- **Directions for this task**
Whenever the word "slope" appears in a line of the listing, copy that line.

- **Records for this exercise**
* * *

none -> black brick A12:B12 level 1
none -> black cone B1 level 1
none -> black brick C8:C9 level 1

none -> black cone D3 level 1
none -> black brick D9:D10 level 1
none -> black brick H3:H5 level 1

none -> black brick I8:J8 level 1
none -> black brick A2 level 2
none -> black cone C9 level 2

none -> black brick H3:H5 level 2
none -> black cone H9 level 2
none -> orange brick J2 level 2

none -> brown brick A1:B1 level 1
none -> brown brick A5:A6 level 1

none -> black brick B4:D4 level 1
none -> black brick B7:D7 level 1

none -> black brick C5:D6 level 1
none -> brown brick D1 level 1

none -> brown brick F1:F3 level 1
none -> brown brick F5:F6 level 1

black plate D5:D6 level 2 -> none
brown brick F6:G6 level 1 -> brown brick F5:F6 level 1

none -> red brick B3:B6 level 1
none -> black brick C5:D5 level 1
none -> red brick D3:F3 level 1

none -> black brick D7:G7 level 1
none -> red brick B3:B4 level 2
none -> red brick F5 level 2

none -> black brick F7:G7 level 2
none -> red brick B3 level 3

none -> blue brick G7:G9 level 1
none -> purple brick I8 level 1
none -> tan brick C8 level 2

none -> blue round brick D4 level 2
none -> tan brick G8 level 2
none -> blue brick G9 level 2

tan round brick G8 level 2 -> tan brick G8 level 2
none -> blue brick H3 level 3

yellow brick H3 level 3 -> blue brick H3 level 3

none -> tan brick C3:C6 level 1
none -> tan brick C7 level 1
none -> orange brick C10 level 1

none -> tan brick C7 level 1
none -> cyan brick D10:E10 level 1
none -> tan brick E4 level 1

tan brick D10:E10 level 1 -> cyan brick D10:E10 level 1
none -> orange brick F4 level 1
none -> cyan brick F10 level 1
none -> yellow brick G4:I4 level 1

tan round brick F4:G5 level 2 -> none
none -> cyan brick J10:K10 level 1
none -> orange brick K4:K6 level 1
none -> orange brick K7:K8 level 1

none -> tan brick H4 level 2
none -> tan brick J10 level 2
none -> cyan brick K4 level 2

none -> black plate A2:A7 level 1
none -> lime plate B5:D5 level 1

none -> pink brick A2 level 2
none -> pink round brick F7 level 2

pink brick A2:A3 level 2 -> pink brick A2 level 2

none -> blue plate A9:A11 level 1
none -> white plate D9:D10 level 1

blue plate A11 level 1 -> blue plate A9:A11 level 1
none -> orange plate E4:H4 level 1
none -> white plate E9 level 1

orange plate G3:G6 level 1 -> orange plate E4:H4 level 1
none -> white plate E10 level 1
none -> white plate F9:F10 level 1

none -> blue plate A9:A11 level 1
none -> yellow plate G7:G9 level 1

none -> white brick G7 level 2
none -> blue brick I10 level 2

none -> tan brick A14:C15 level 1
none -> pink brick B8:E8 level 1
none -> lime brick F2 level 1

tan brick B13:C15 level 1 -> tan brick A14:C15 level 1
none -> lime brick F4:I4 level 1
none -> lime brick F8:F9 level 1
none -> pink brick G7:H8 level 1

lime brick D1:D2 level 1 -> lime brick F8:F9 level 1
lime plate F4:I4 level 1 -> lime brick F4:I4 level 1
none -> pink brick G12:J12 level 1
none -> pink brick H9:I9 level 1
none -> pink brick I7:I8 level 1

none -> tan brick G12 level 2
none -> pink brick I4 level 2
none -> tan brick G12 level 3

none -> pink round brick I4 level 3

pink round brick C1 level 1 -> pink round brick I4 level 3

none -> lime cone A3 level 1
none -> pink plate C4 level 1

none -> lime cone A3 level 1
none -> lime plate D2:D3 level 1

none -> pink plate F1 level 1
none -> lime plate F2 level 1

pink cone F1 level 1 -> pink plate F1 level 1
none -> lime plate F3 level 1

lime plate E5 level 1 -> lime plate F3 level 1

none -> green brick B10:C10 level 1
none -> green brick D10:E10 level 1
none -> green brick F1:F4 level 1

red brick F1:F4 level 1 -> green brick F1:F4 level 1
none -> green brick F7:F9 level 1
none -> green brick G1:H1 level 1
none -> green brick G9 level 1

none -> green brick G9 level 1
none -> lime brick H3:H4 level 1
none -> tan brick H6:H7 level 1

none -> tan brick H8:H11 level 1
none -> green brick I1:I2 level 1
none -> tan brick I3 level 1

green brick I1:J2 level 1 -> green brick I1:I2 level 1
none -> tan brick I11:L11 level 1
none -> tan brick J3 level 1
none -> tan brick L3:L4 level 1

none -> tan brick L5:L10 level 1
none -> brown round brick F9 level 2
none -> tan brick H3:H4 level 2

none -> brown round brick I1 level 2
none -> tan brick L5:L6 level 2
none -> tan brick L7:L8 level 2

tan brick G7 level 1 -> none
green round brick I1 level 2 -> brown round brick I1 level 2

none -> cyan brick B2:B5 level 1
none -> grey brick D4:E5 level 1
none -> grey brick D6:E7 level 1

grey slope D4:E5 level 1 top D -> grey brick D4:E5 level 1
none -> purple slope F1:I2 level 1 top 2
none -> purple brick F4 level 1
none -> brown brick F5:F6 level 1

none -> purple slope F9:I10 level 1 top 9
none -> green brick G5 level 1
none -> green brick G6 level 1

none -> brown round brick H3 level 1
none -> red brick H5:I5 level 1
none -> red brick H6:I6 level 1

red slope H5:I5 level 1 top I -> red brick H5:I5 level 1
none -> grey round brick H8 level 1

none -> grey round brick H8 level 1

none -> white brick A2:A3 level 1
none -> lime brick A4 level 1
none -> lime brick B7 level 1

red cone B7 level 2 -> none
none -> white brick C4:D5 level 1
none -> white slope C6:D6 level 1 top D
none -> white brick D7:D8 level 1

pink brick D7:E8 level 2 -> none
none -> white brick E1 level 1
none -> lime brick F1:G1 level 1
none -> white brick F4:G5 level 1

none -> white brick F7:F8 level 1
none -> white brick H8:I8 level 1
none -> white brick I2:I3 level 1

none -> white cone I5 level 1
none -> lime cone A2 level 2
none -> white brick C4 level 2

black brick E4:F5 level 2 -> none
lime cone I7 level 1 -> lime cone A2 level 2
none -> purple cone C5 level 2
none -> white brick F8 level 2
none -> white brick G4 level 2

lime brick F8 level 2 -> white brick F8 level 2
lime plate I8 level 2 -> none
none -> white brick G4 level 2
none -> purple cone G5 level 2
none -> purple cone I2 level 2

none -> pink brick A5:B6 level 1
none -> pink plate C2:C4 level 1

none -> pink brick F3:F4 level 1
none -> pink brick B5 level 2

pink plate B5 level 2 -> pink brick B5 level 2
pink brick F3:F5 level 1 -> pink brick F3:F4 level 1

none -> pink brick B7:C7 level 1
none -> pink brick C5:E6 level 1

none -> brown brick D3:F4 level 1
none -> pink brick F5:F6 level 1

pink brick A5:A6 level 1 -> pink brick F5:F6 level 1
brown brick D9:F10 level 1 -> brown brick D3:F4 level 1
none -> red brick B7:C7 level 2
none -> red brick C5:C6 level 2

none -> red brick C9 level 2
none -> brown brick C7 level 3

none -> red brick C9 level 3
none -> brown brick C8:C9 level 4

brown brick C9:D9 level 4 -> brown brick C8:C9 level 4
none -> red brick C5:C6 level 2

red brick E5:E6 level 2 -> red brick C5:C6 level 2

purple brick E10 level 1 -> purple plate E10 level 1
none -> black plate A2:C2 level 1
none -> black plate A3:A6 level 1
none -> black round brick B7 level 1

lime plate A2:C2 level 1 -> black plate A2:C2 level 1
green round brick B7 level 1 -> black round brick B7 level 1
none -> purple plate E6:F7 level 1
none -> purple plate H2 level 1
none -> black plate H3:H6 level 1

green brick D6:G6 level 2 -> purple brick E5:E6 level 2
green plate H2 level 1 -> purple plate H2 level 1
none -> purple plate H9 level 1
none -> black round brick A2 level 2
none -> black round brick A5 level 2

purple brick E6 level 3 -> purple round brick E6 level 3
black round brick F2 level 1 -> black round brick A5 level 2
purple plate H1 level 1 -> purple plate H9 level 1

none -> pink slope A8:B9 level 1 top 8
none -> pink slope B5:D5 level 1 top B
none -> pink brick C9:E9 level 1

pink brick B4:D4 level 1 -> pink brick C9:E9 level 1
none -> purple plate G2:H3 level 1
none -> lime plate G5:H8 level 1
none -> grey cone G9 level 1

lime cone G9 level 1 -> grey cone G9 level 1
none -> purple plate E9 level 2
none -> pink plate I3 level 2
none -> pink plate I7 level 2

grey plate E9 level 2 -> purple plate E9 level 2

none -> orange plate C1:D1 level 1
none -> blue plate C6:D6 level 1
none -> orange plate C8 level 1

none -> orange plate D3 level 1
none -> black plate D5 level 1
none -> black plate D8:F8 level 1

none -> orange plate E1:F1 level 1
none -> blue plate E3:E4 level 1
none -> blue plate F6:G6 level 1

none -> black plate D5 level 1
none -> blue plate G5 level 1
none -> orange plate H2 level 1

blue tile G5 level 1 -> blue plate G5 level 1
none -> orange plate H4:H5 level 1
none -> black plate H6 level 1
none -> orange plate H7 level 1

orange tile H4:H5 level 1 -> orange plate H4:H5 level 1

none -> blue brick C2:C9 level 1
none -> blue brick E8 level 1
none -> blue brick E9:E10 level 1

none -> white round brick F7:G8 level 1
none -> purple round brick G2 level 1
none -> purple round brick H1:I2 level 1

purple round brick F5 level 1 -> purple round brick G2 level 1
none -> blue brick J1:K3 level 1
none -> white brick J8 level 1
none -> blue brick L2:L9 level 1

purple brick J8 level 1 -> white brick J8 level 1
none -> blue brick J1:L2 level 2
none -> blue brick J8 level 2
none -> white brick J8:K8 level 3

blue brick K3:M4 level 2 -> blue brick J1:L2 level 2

* * *

- **Answer to this problem**
grey slope D4:E5 level 1 top D -> grey brick D4:E5 level 1
none -> purple slope F1:I2 level 1 top 2
none -> purple slope F9:I10 level 1 top 9
red slope H5:I5 level 1 top I -> red brick H5:I5 level 1
none -> white slope C6:D6 level 1 top D
none -> pink slope A8:B9 level 1 top 8
none -> pink slope B5:D5 level 1 top B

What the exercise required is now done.